● **WORK ORDER**:
Look below for the line holding "SCALE2: CS1237 -> NAU7802" and the line holding "LIGHT1: KY-018 -> LM393". Repeat those two and everything between, exactly.

● **EXTRACTED ENTRIES**:
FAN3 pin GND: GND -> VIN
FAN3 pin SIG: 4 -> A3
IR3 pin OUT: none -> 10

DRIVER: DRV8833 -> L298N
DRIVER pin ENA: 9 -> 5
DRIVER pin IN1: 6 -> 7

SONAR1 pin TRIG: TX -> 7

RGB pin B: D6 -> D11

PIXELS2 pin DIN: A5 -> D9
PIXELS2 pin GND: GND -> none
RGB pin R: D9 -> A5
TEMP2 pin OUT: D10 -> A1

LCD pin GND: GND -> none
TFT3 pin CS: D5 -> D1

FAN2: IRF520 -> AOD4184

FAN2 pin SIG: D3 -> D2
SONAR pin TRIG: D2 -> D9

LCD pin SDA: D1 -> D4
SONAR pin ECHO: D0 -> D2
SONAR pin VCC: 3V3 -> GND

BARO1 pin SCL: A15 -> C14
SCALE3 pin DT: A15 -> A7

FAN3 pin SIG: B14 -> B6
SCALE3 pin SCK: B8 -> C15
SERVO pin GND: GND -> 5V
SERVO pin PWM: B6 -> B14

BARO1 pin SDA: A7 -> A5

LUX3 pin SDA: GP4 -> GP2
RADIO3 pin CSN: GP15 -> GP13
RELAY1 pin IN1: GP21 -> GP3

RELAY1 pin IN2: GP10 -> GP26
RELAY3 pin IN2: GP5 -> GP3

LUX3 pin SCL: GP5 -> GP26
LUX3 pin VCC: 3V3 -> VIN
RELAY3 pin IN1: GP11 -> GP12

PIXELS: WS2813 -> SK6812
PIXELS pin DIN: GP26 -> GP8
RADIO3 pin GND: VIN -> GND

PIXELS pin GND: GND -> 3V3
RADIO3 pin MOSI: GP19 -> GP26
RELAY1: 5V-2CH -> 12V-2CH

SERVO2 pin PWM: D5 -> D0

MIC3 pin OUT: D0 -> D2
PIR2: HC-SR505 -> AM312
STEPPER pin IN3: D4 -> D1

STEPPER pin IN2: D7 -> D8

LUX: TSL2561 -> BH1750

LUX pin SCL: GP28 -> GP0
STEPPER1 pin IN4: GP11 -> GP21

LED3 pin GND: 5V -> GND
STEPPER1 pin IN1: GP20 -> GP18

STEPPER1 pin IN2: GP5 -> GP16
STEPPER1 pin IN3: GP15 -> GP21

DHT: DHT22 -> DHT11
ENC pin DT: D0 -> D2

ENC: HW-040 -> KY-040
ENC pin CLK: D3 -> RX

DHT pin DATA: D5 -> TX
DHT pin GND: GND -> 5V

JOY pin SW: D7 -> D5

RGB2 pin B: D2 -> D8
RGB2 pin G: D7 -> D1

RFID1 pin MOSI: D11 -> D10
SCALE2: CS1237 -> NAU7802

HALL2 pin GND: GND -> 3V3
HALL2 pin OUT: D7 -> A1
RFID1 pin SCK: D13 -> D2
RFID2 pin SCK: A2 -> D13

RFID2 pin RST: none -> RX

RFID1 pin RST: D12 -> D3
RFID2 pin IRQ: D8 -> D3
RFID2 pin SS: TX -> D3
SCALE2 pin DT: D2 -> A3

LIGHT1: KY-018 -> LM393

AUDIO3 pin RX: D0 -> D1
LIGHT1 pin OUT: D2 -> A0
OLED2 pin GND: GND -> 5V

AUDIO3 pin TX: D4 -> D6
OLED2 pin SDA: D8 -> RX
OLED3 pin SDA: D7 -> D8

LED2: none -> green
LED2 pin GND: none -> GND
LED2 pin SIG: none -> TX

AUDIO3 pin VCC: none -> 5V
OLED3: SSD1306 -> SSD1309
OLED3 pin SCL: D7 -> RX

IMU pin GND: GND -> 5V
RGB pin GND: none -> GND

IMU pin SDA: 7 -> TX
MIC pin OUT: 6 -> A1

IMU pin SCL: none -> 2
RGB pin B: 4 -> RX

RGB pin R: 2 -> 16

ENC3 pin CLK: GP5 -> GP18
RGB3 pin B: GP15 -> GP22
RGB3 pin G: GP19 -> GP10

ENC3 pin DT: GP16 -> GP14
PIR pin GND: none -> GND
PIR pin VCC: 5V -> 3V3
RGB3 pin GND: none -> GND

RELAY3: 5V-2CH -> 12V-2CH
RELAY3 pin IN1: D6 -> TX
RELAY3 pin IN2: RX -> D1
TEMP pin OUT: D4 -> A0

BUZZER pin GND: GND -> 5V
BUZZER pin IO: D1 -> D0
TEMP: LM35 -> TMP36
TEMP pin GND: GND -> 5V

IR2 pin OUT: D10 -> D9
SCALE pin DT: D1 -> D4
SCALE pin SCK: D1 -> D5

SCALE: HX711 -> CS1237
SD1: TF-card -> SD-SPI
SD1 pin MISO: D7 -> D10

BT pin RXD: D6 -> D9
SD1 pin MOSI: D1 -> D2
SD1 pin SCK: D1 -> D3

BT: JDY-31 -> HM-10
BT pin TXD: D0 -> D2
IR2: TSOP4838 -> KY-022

● **EXPECTED ANSWER**:
SCALE2: CS1237 -> NAU7802

HALL2 pin GND: GND -> 3V3
HALL2 pin OUT: D7 -> A1
RFID1 pin SCK: D13 -> D2
RFID2 pin SCK: A2 -> D13

RFID2 pin RST: none -> RX

RFID1 pin RST: D12 -> D3
RFID2 pin IRQ: D8 -> D3
RFID2 pin SS: TX -> D3
SCALE2 pin DT: D2 -> A3

LIGHT1: KY-018 -> LM393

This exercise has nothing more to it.